**What the task asks:** Throughout the listing that follows, find each line with the word "armchair" and copy it.

**Given information:**
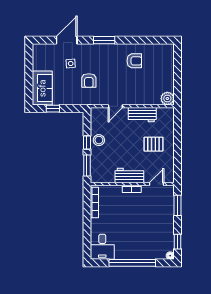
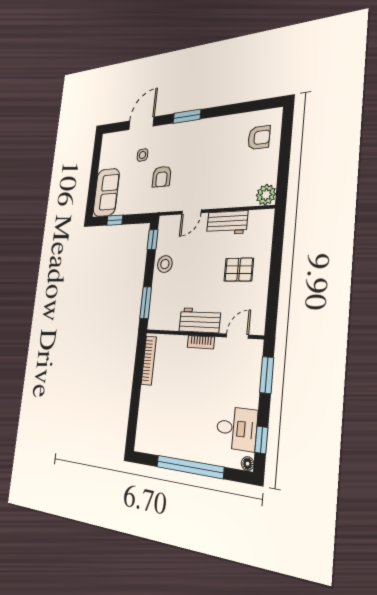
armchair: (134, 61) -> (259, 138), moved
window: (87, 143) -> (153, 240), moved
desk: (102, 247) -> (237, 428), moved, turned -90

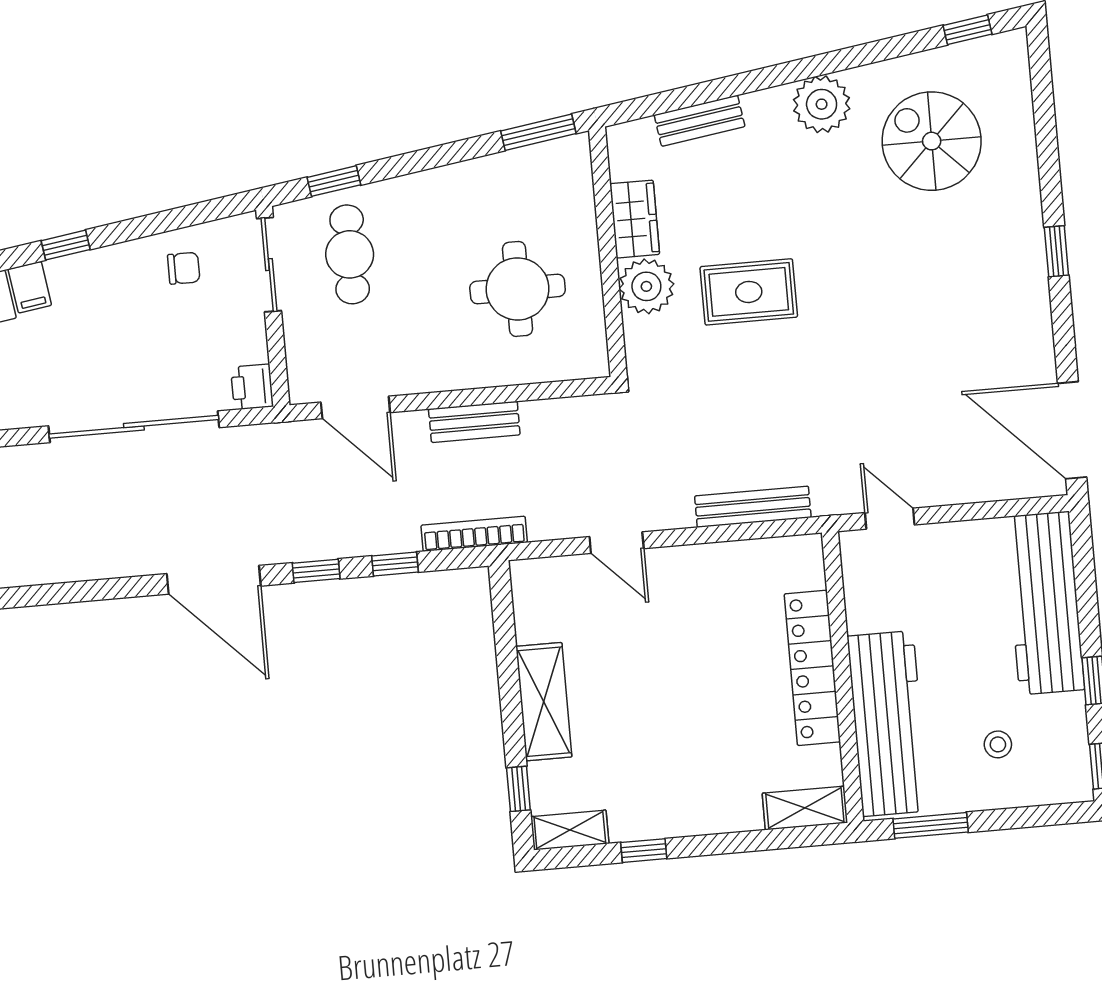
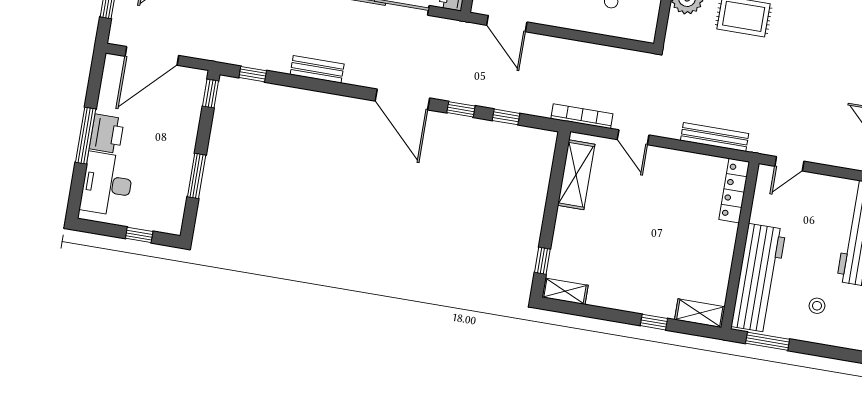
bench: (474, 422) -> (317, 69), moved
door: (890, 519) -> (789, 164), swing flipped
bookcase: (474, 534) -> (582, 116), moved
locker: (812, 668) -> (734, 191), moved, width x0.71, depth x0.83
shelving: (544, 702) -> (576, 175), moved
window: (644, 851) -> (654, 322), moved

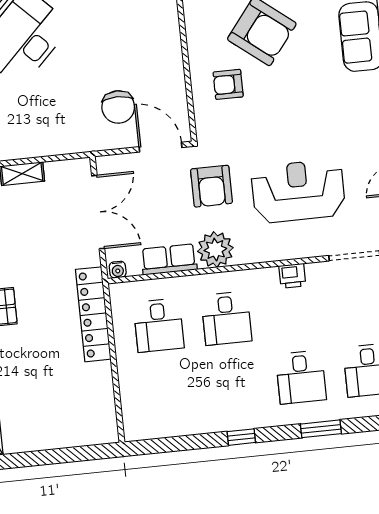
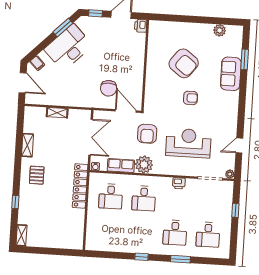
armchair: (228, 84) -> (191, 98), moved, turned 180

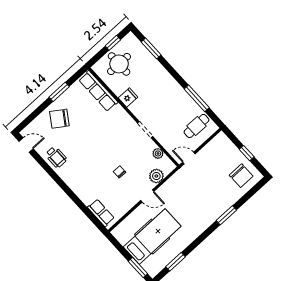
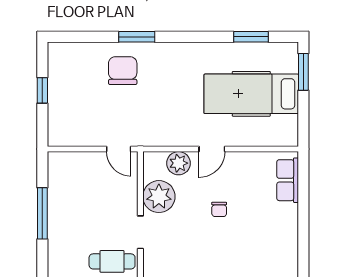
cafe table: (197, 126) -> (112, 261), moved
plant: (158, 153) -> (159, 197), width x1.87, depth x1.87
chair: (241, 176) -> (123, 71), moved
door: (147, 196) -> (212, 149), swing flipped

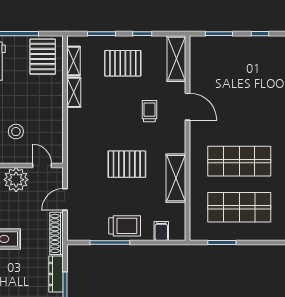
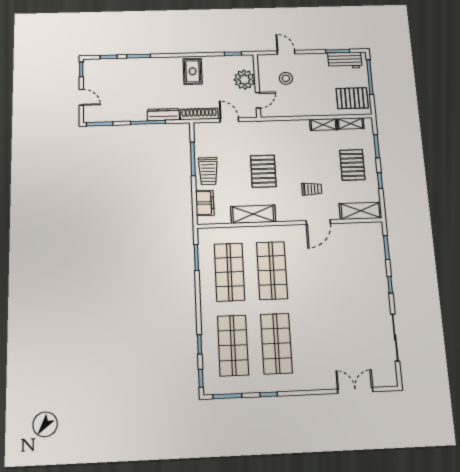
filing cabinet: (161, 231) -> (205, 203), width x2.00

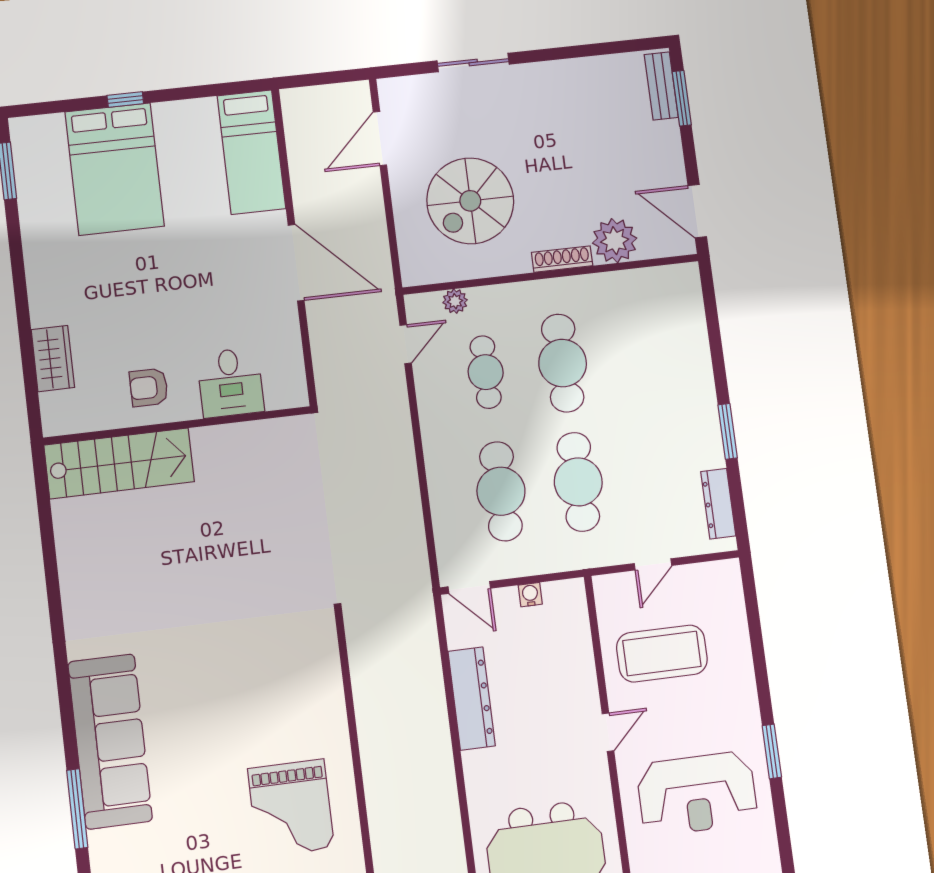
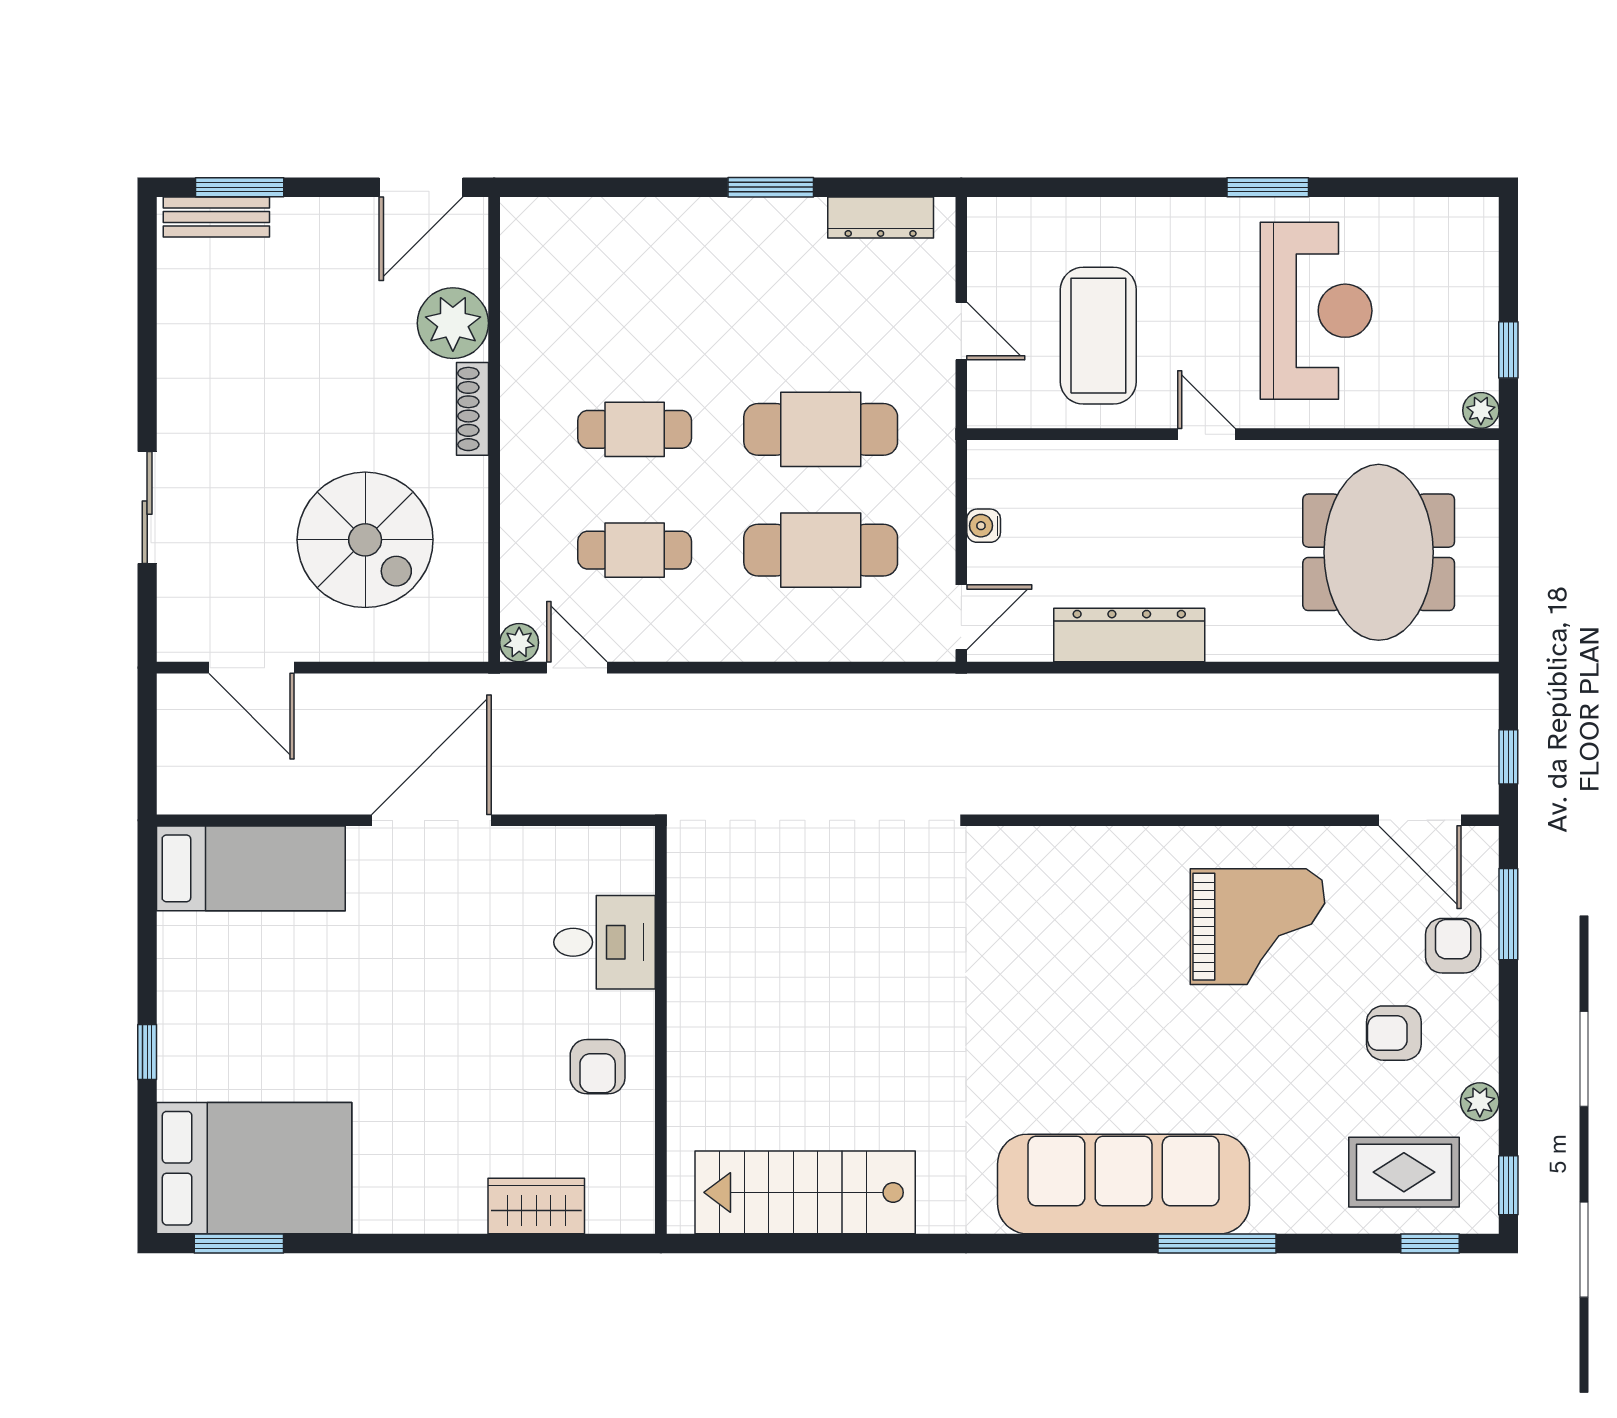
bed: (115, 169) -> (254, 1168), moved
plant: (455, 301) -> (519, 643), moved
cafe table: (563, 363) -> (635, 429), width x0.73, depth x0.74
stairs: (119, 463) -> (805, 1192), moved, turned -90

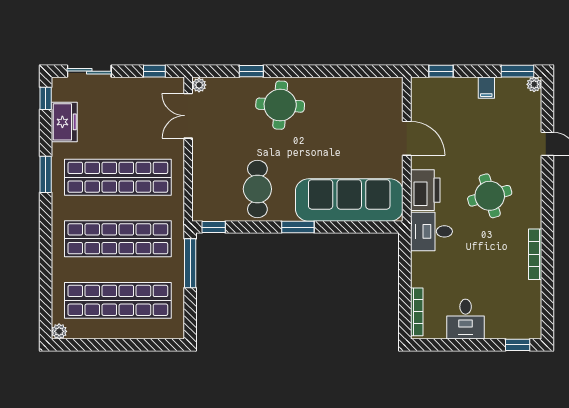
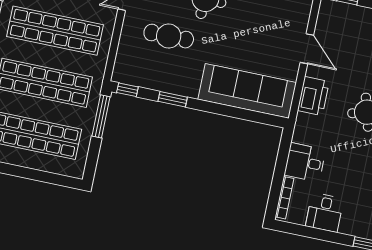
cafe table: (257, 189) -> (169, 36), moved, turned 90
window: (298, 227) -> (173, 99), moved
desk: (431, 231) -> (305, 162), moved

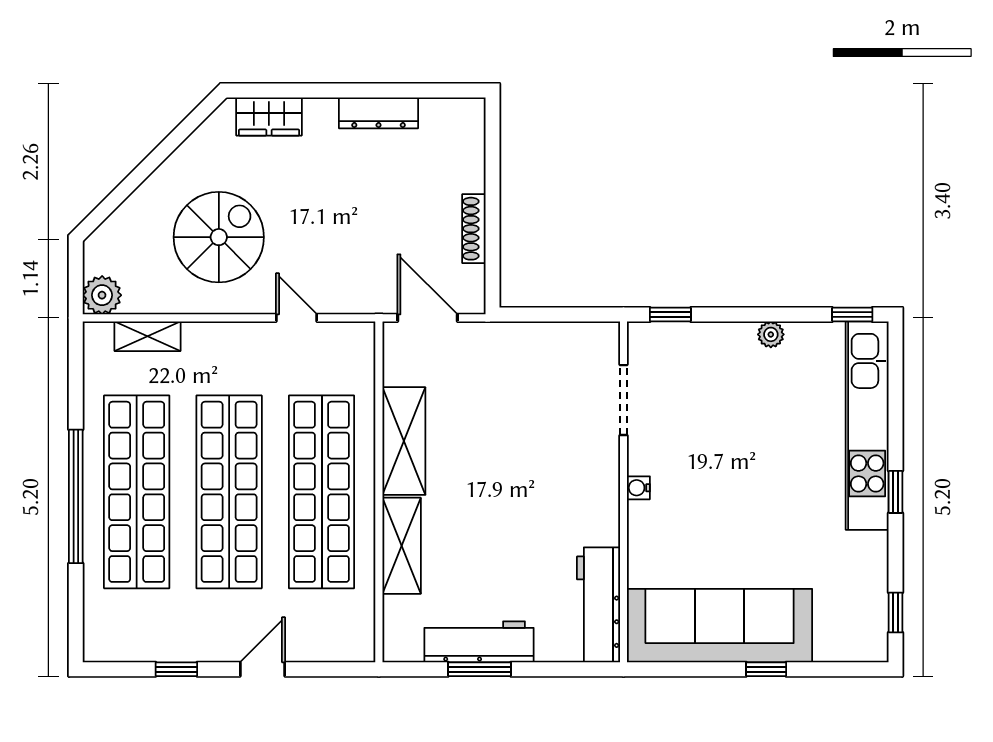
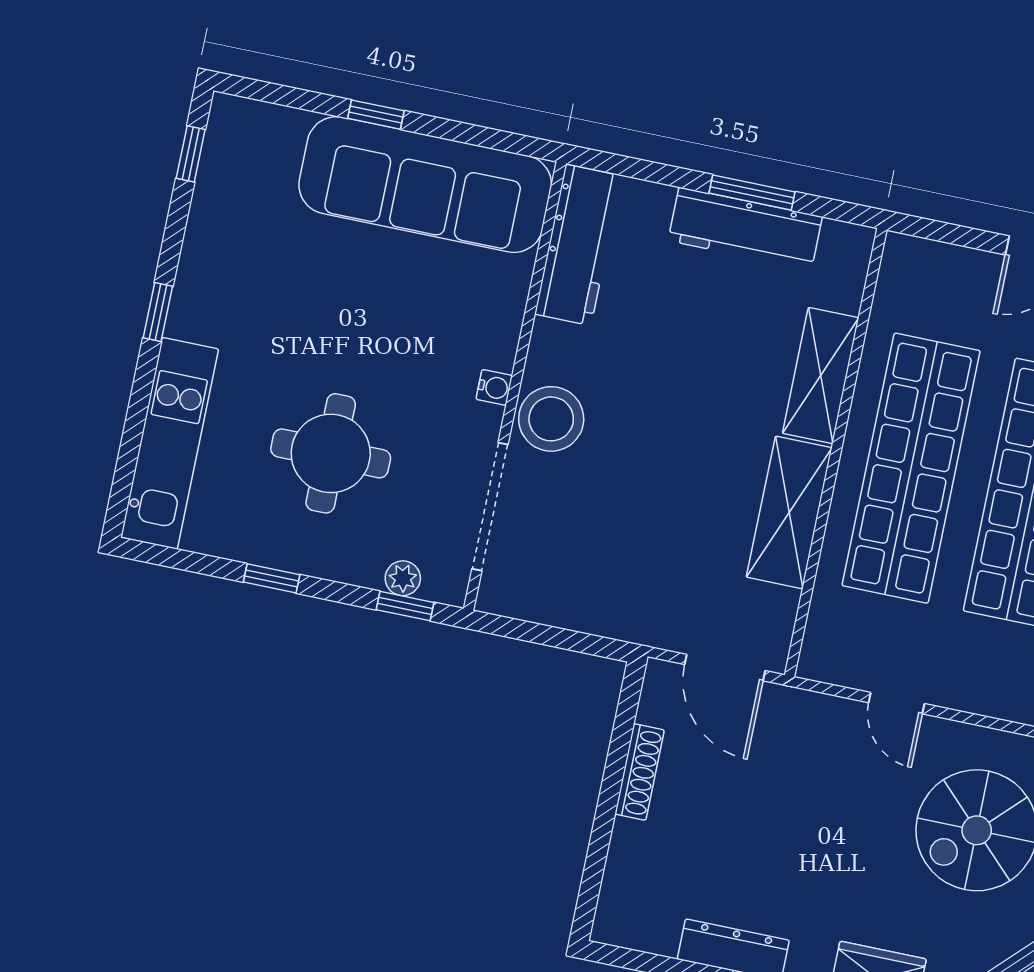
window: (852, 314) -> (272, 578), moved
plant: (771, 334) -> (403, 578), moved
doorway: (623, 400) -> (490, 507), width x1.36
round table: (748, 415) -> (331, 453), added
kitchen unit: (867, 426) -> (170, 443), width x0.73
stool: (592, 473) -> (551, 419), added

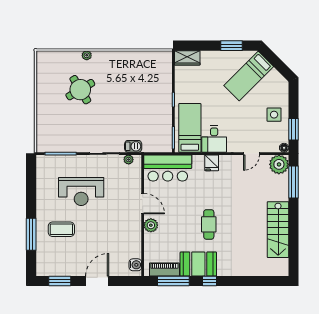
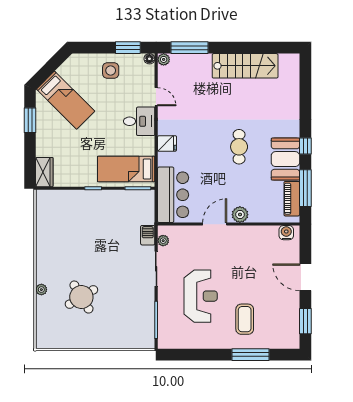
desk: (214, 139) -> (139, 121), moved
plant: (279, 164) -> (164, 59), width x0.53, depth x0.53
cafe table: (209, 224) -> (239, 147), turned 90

**Expected answer:**
armchair: (134, 61) -> (259, 138), moved
armchair: (228, 84) -> (191, 98), moved, turned 180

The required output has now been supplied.